- **GOAL OF THE EXERCISE**:
Word for word, reproduce all entries below, leaving every picture out.

+ + + +

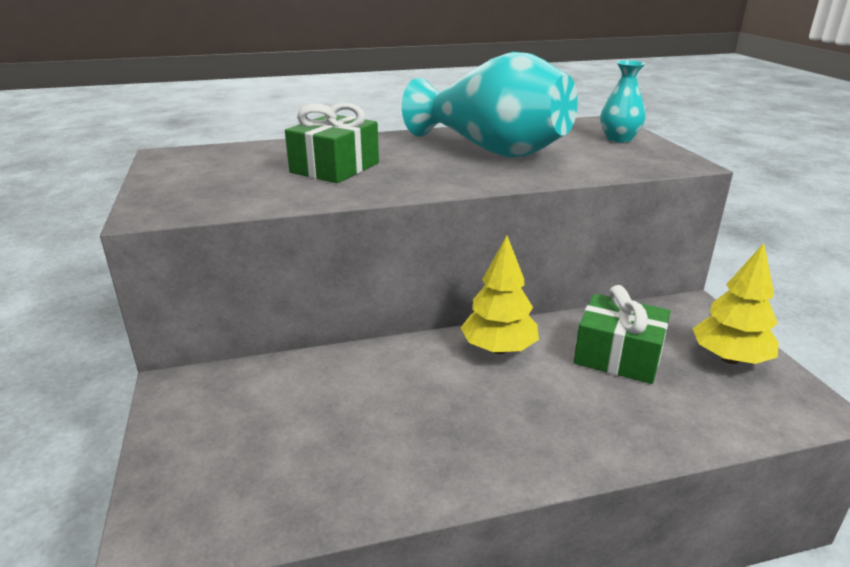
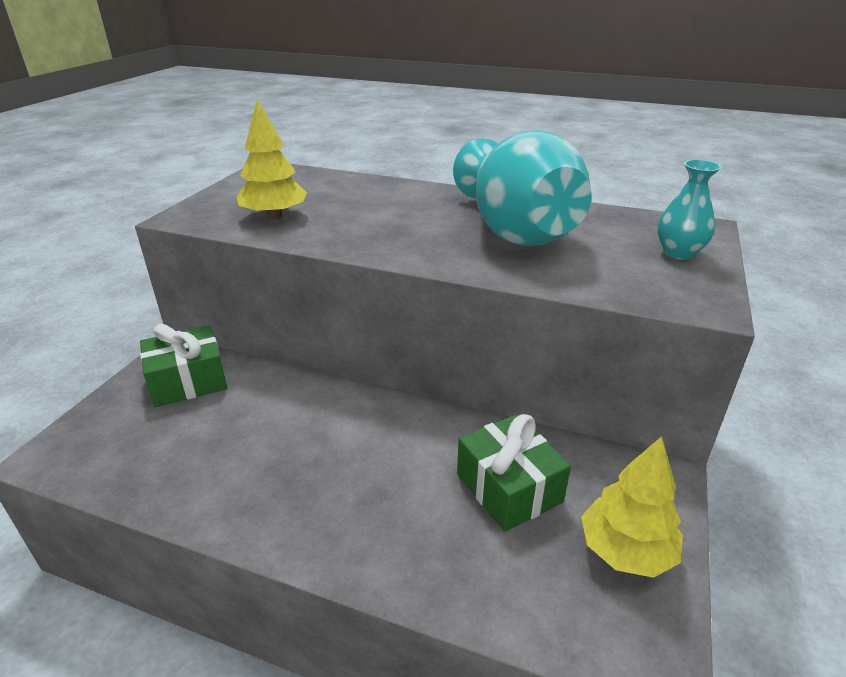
camera: 35 degrees right, 5 degrees up
green gift [285,103,379,183] -> green gift moved to [140,324,227,407]
yellow tree [461,236,539,354] -> yellow tree moved to [236,100,307,220]

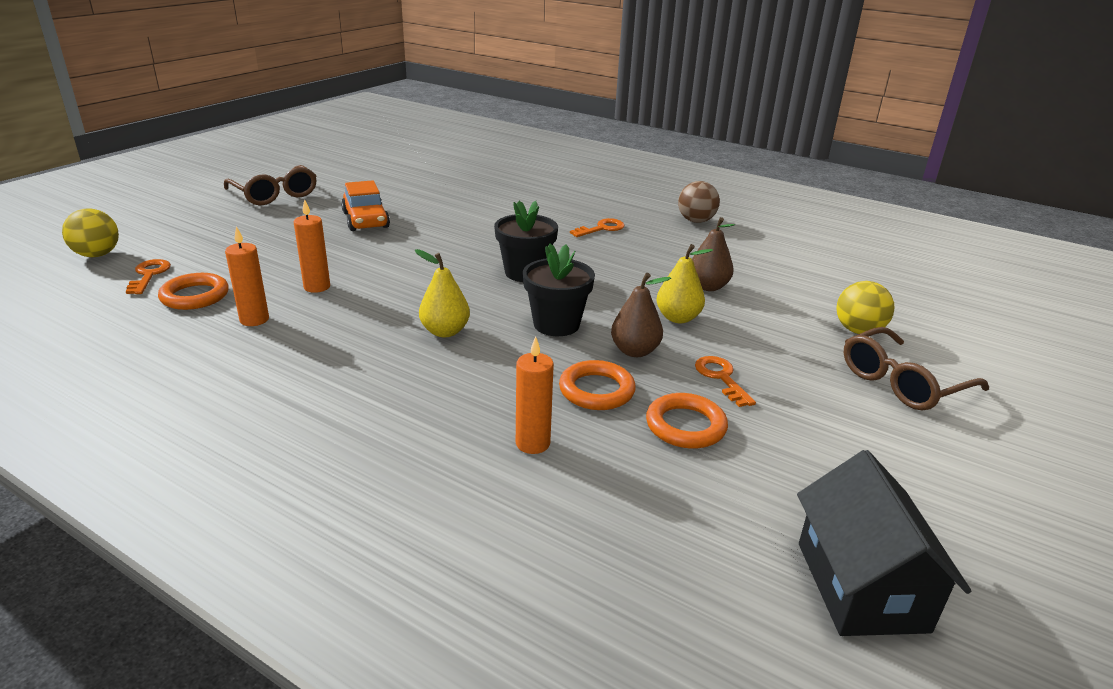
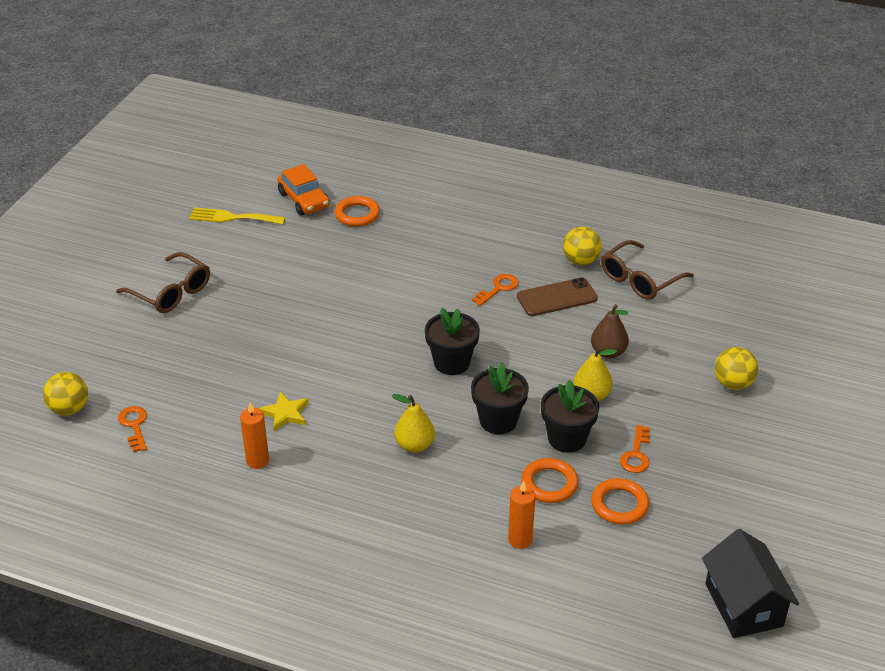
camera: 10 degrees left, 10 degrees up
orange ring [158,273,229,310] -> orange ring moved to [334,196,380,227]
orange candle [294,199,330,293] -> yellow star [259,392,309,432]
orange car [341,180,390,231] -> orange car moved to [278,164,330,215]
brown pear [611,273,671,357] -> black flower pot [541,379,599,453]
brown ball [678,181,720,223] -> yellow ball [563,227,601,265]
orange key [695,356,756,407] -> orange key turned 135 degrees counterclockwise [620,425,650,473]
brown glasses [843,327,989,410] -> brown glasses moved to [601,240,694,300]
none -> yellow fork [189,208,285,224]
none -> brown phone [517,277,598,316]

+ + + +

- **FINISHED EXERCISE**:
camera: 35 degrees right, 5 degrees up
green gift [285,103,379,183] -> green gift moved to [140,324,227,407]
yellow tree [461,236,539,354] -> yellow tree moved to [236,100,307,220]

camera: 10 degrees left, 10 degrees up
orange ring [158,273,229,310] -> orange ring moved to [334,196,380,227]
orange candle [294,199,330,293] -> yellow star [259,392,309,432]
orange car [341,180,390,231] -> orange car moved to [278,164,330,215]
brown pear [611,273,671,357] -> black flower pot [541,379,599,453]
brown ball [678,181,720,223] -> yellow ball [563,227,601,265]
orange key [695,356,756,407] -> orange key turned 135 degrees counterclockwise [620,425,650,473]
brown glasses [843,327,989,410] -> brown glasses moved to [601,240,694,300]
none -> yellow fork [189,208,285,224]
none -> brown phone [517,277,598,316]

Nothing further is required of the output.